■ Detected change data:
+---+

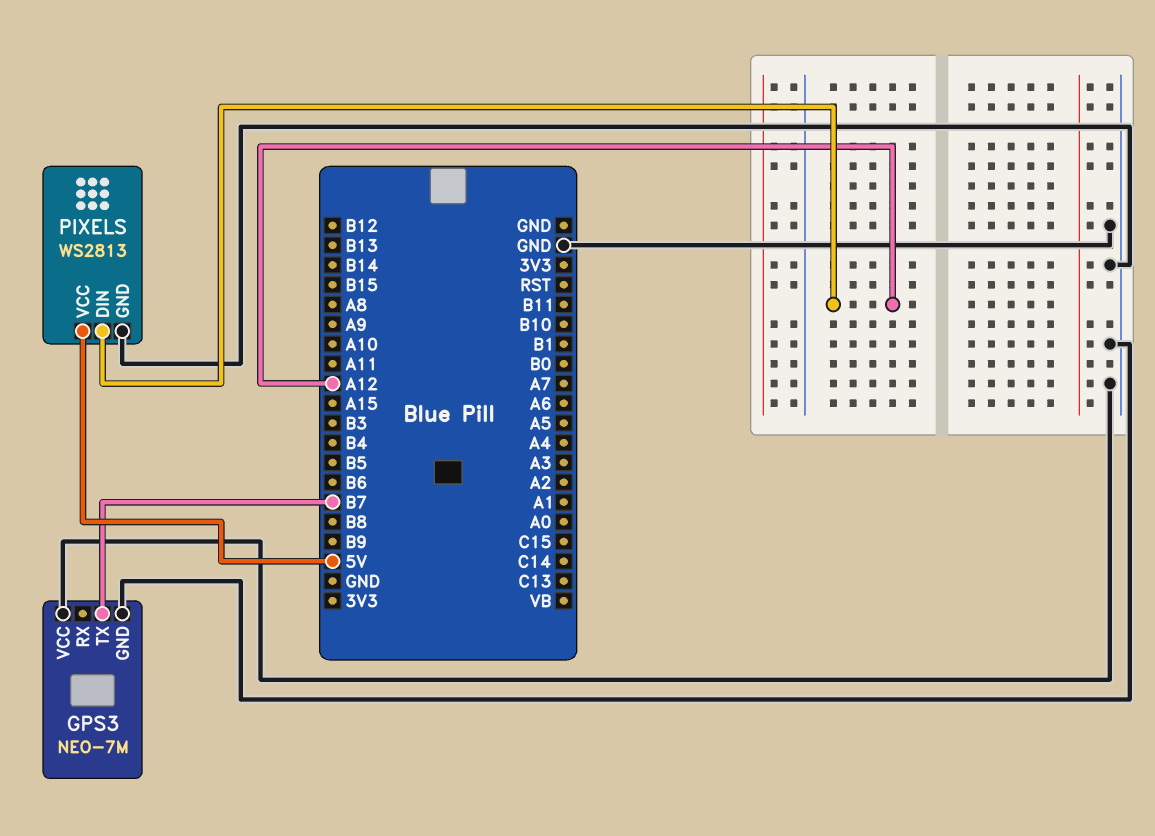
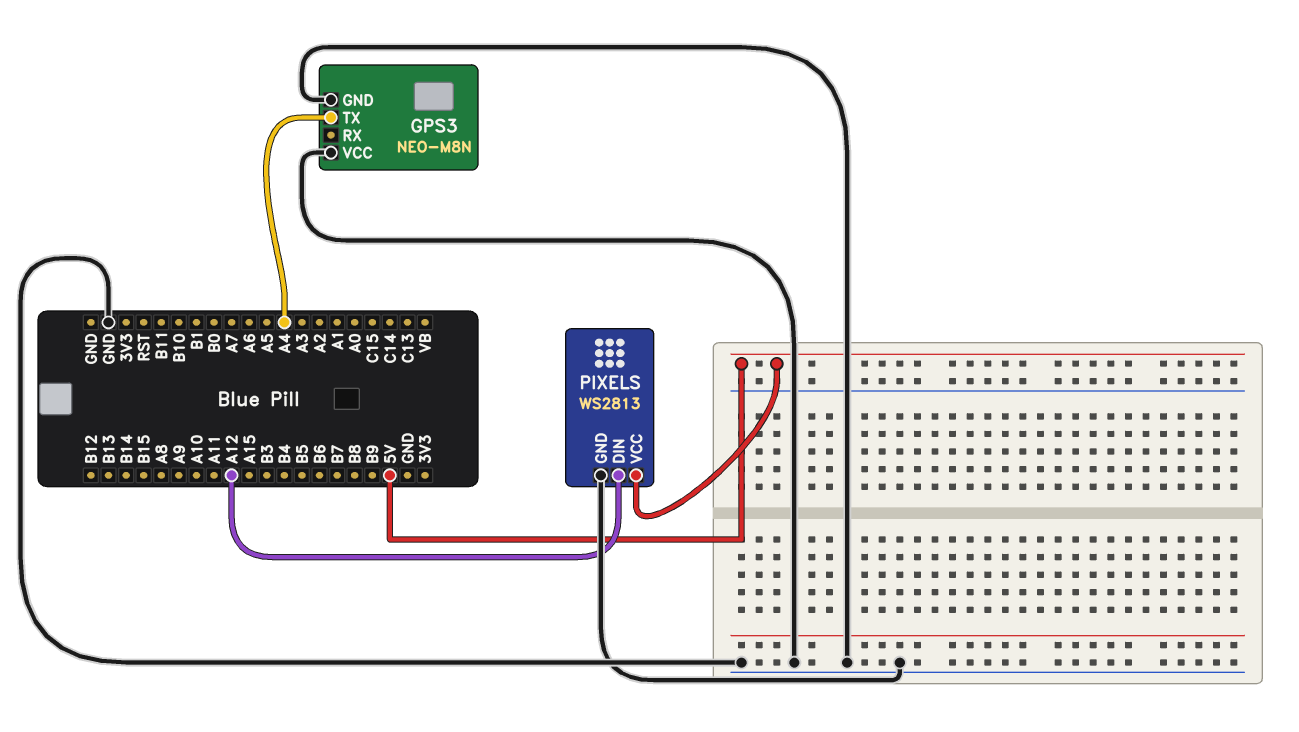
GPS3: NEO-7M -> NEO-M8N
GPS3 pin TX: B7 -> A4

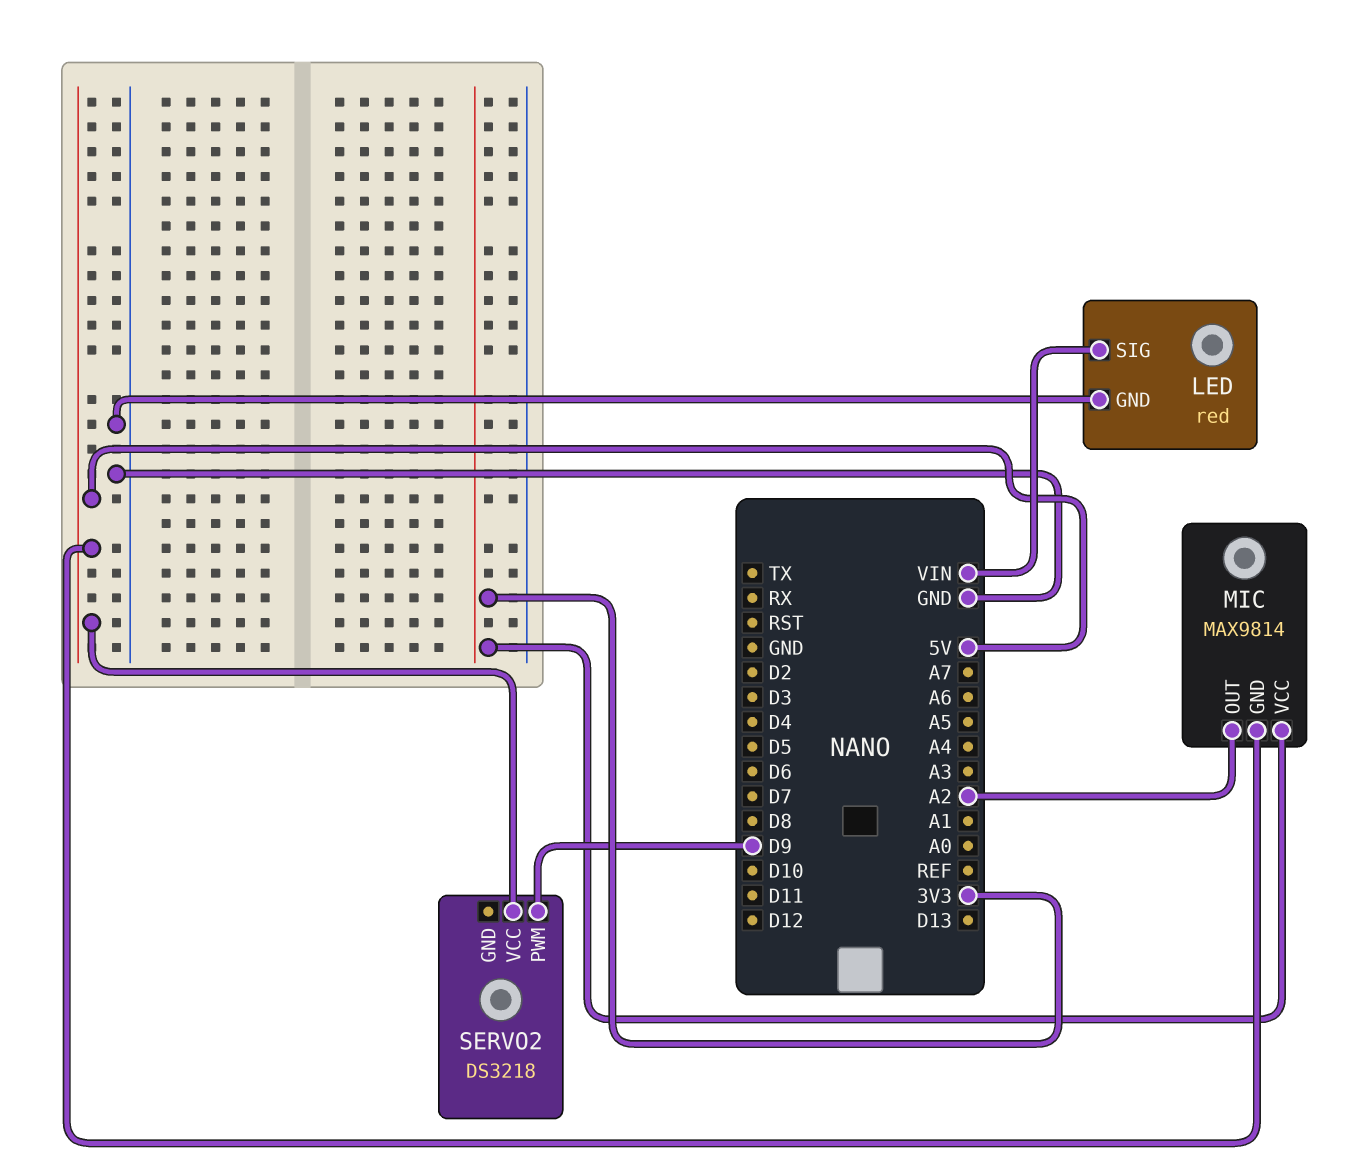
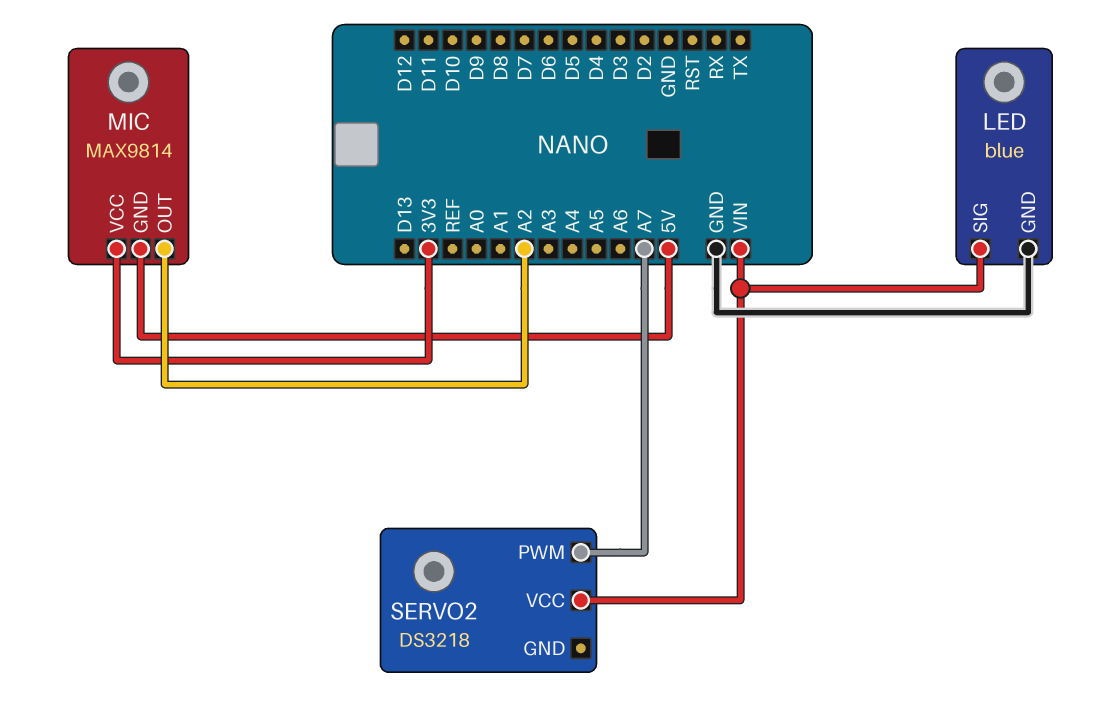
LED: red -> blue
SERVO2 pin PWM: D9 -> A7
SERVO2 pin VCC: 5V -> VIN

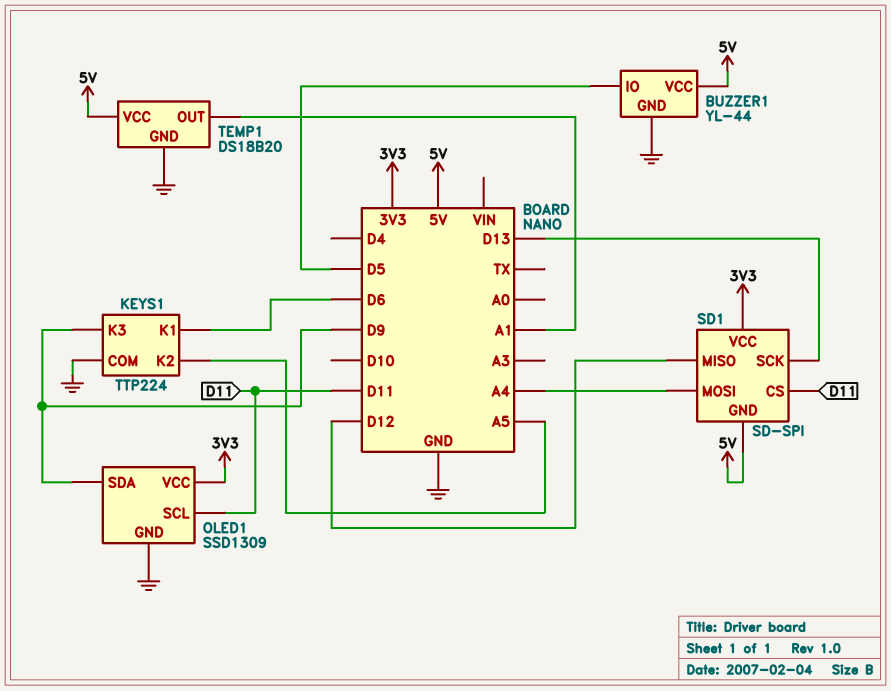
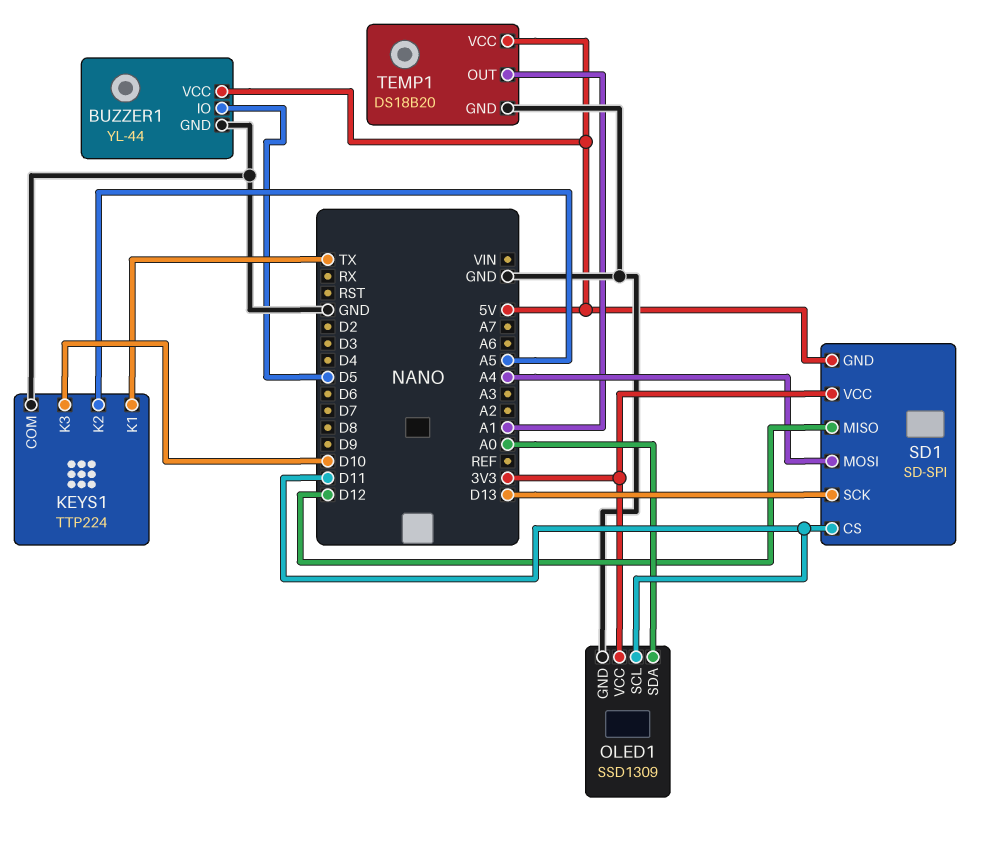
KEYS1 pin K1: D6 -> TX
KEYS1 pin K3: D9 -> D10
OLED1 pin SDA: D9 -> A0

+---+

■ Task instructions: Write the lines out again exactly, beginning at the one containing "GPS3 pin TX: B7 -> A4" and ending with the last line of the entries, but without any pictures.

■ Reply to the exercise:
GPS3 pin TX: B7 -> A4

LED: red -> blue
SERVO2 pin PWM: D9 -> A7
SERVO2 pin VCC: 5V -> VIN

KEYS1 pin K1: D6 -> TX
KEYS1 pin K3: D9 -> D10
OLED1 pin SDA: D9 -> A0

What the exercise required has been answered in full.